In the records below, find the line holding "none -> yellow 1x2 brick [184,246,279,319]" and the line holding "tan 1x1 cone [328,227,367,293]". Set down both, with every line between them, exactly.

(Extracted entries Opens)

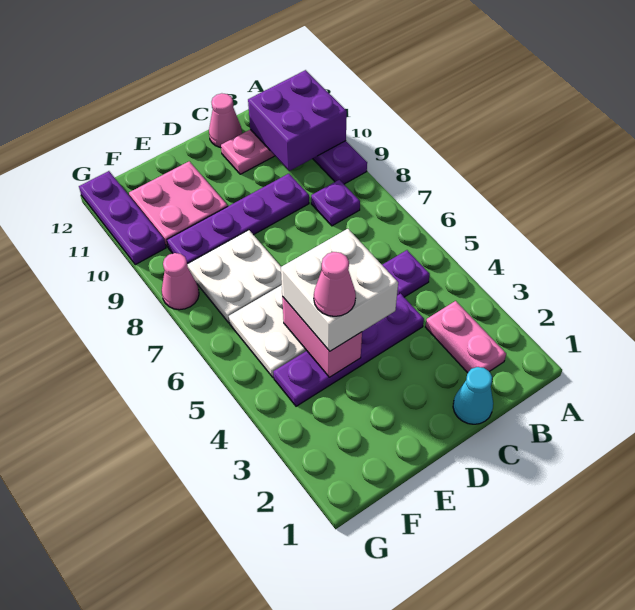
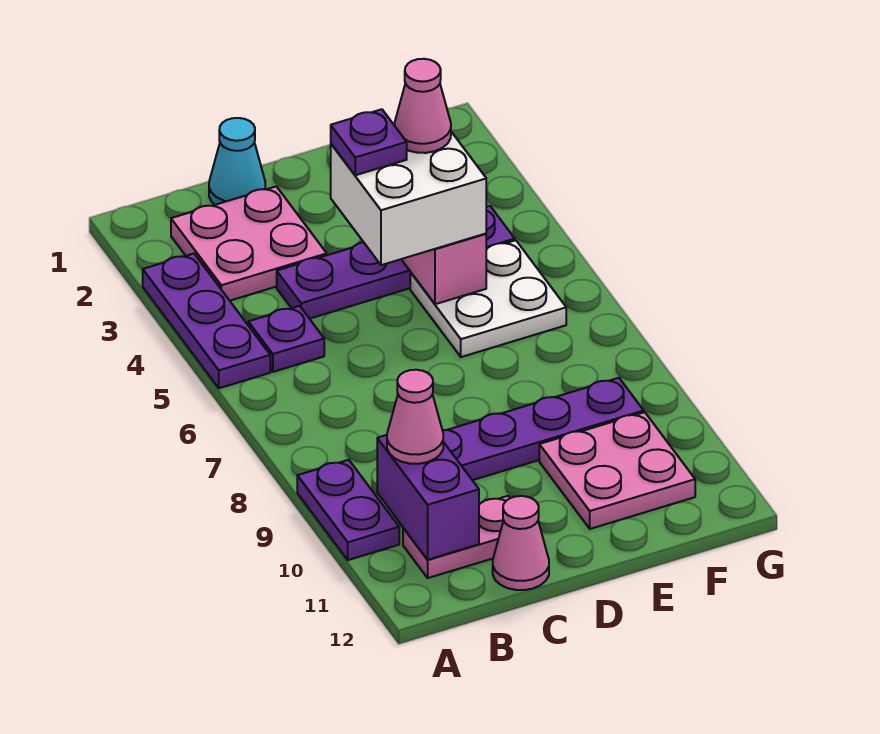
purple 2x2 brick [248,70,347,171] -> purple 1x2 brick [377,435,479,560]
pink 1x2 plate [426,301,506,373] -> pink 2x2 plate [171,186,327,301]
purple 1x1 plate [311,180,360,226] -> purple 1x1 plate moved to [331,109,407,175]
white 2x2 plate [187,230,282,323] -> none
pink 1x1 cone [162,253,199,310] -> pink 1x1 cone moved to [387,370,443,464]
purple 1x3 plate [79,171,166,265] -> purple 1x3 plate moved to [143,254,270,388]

(Extracted entries Closes)
(Extracted entries Opens)

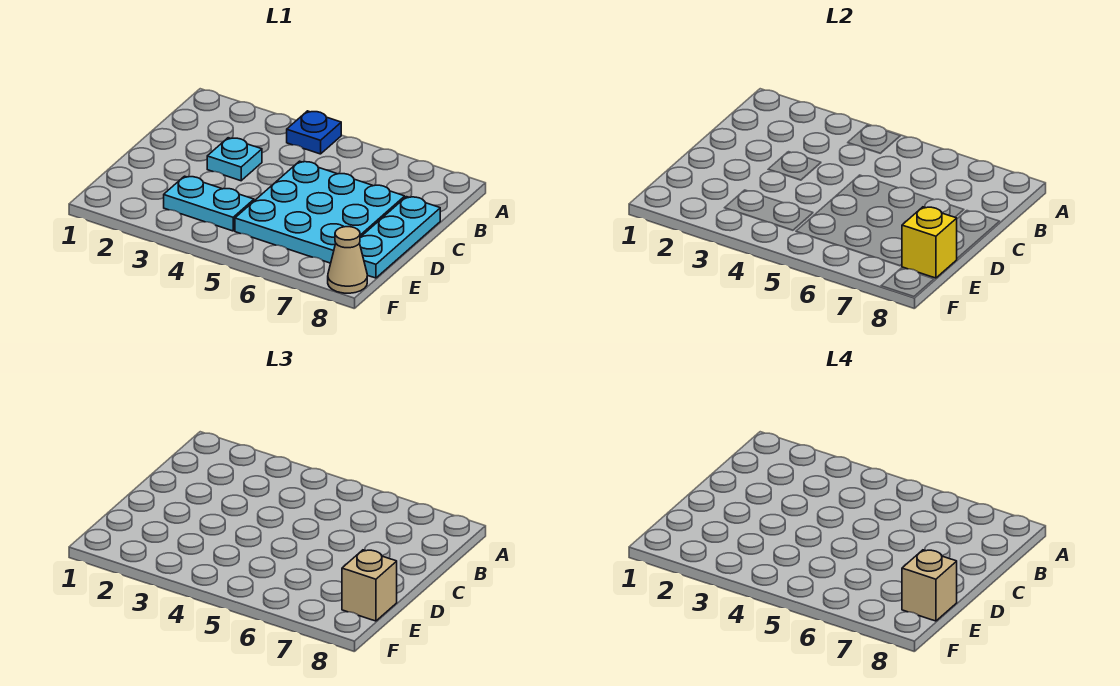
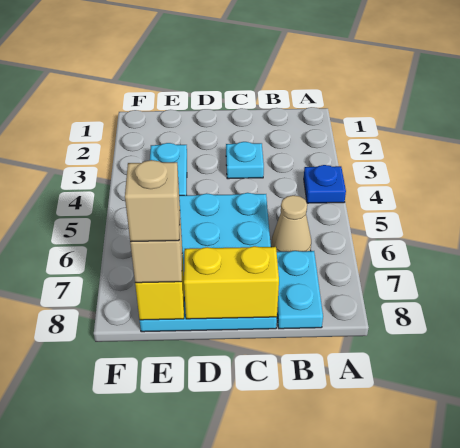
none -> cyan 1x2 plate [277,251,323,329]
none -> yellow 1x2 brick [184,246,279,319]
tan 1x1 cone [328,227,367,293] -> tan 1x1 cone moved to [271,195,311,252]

(Extracted entries Closes)
(Extracted entries Opens)

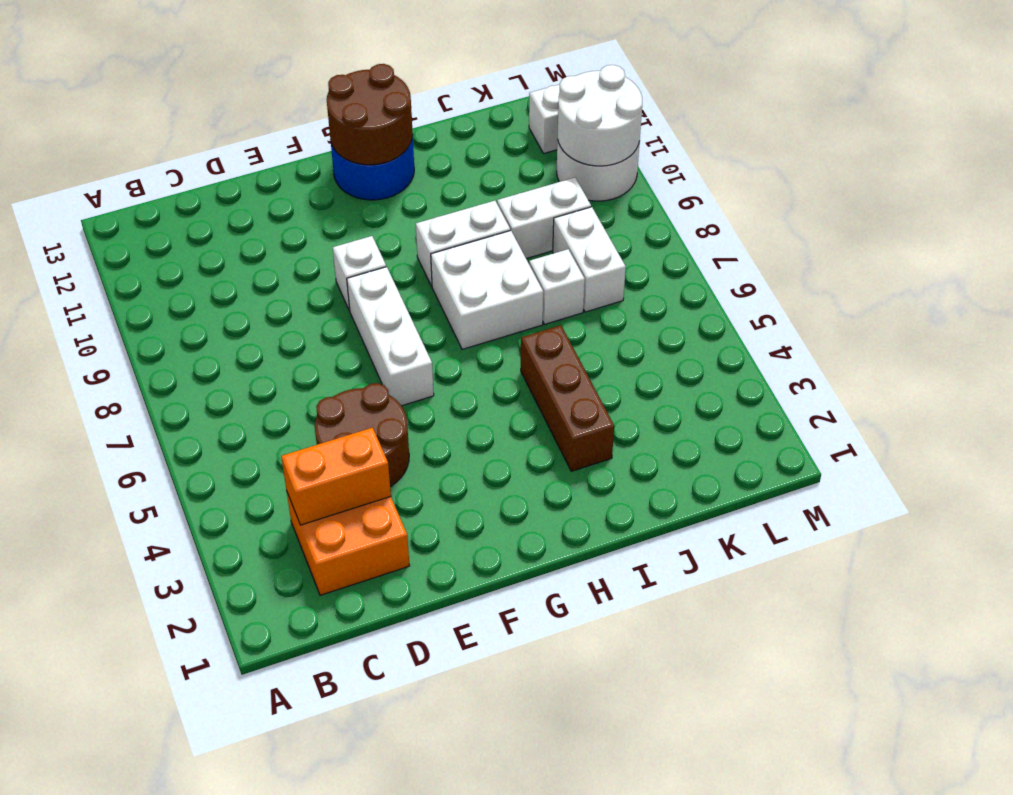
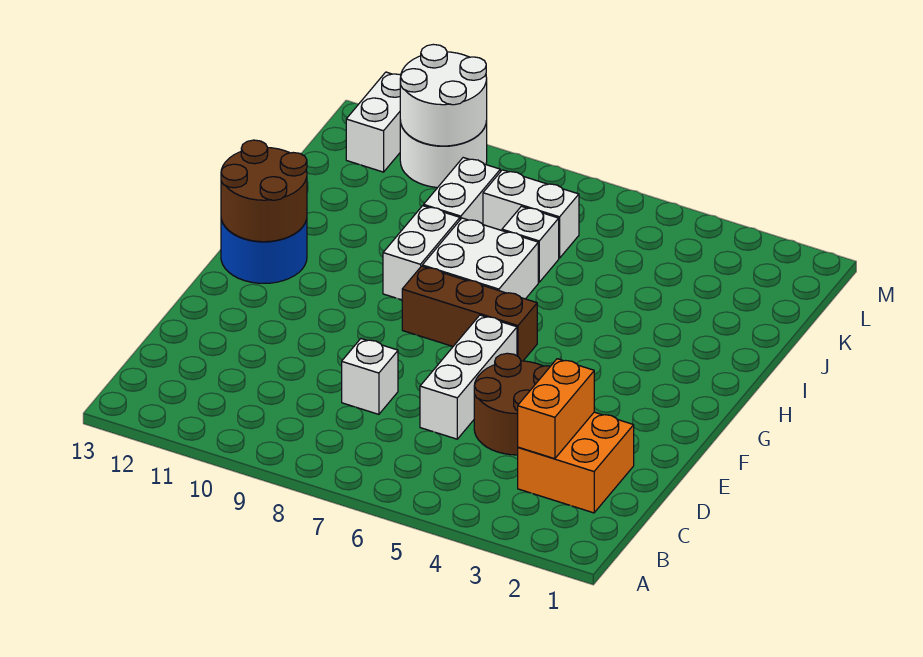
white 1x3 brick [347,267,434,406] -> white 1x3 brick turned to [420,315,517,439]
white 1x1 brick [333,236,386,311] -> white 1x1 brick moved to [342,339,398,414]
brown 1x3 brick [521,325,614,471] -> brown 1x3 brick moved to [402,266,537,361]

(Extracted entries Closes)

| Written response |
none -> yellow 1x2 brick [184,246,279,319]
tan 1x1 cone [328,227,367,293] -> tan 1x1 cone moved to [271,195,311,252]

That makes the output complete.